**Try it**
Write out the data again exactly, skipping every picture.
The data: Begin
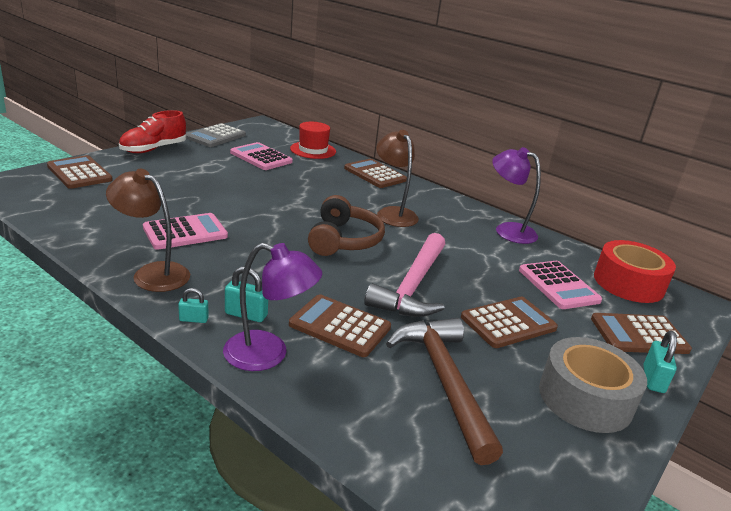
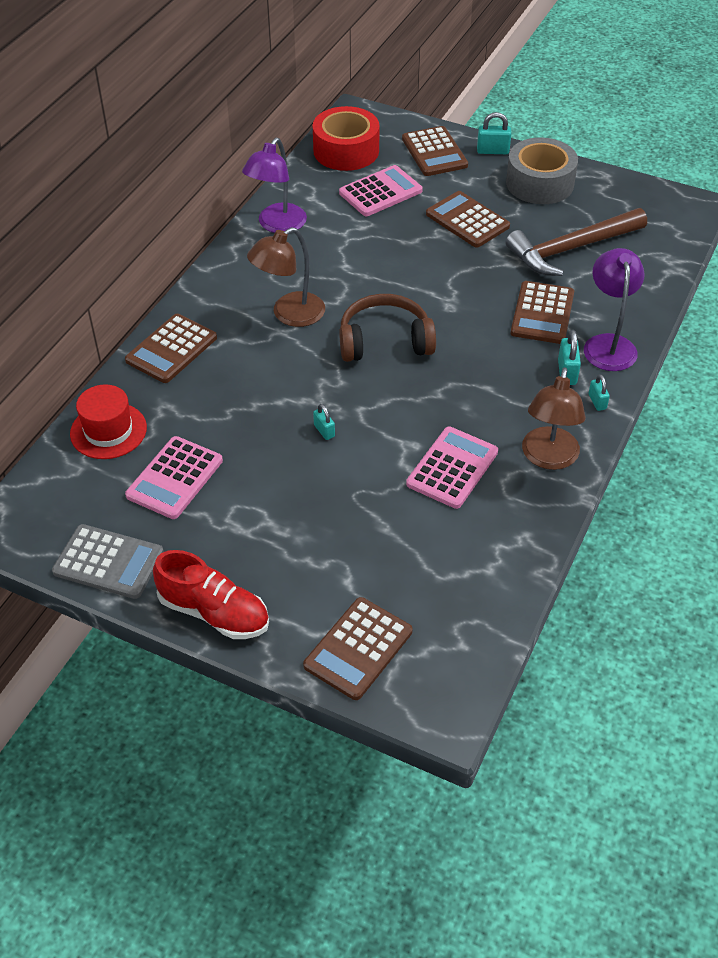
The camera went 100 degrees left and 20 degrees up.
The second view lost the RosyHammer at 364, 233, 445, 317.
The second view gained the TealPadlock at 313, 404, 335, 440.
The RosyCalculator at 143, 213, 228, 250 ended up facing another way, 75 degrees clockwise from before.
The data: End
**Exercise solution**
The camera went 100 degrees left and 20 degrees up.
The second view lost the RosyHammer at 364, 233, 445, 317.
The second view gained the TealPadlock at 313, 404, 335, 440.
The RosyCalculator at 143, 213, 228, 250 ended up facing another way, 75 degrees clockwise from before.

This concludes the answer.